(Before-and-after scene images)

----

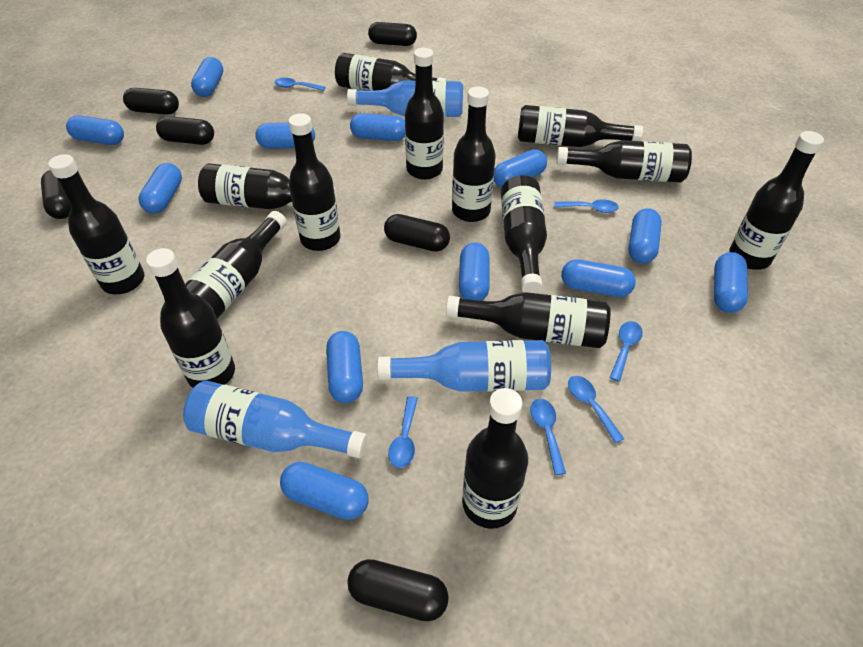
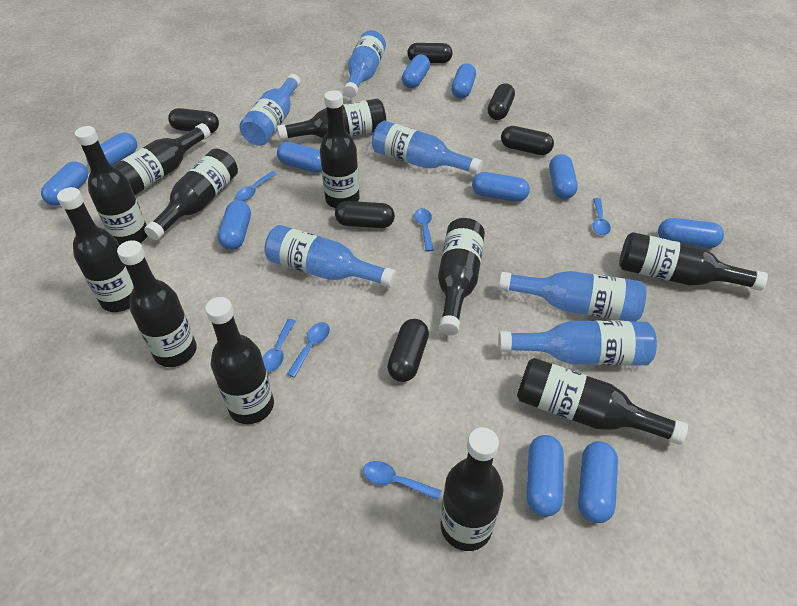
black bottle: 14 -> 12
blue bottle: 3 -> 6
blue capsule: 12 -> 11

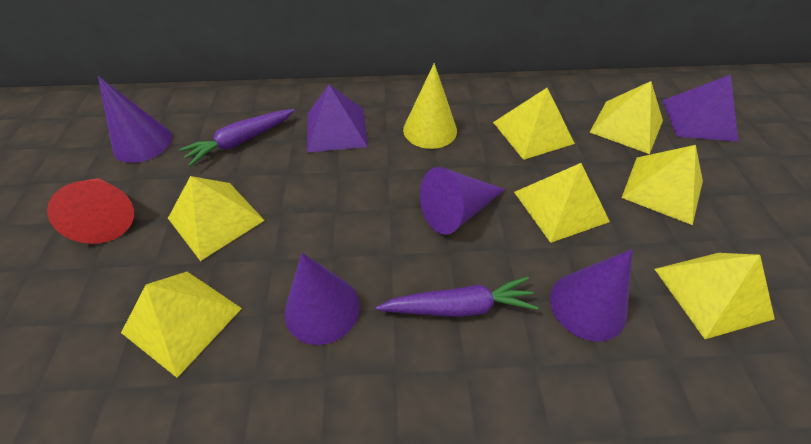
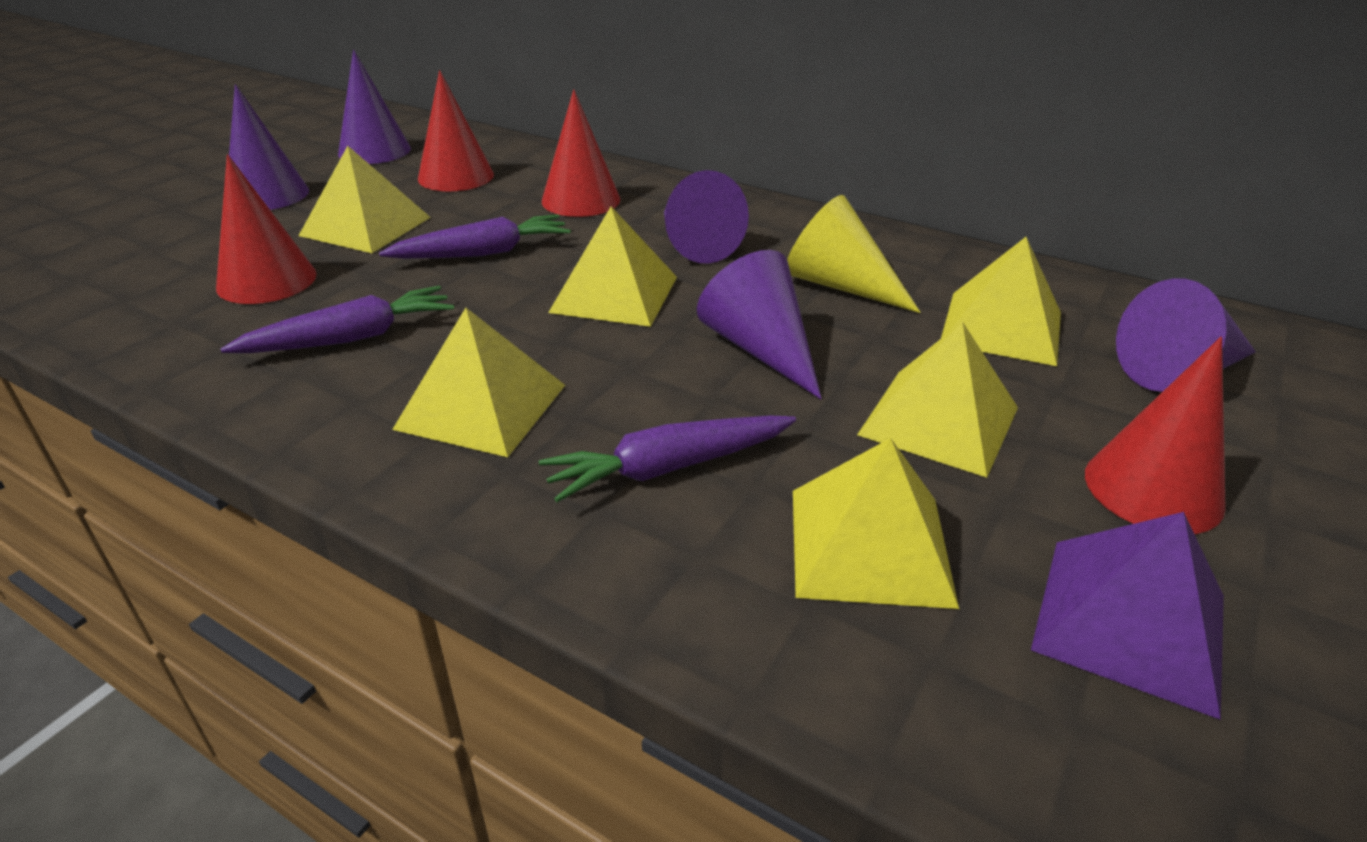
purple carrot: 2 -> 3
purple cone: 4 -> 5
purple pyramid: 2 -> 1
red cone: 1 -> 4
yellow pyramid: 7 -> 6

----

** TASK **
Output all of the records exactly as they appear above, but not the pictures.

** RESPONSE FOR THIS EXERCISE **
black bottle: 14 -> 12
blue bottle: 3 -> 6
blue capsule: 12 -> 11

purple carrot: 2 -> 3
purple cone: 4 -> 5
purple pyramid: 2 -> 1
red cone: 1 -> 4
yellow pyramid: 7 -> 6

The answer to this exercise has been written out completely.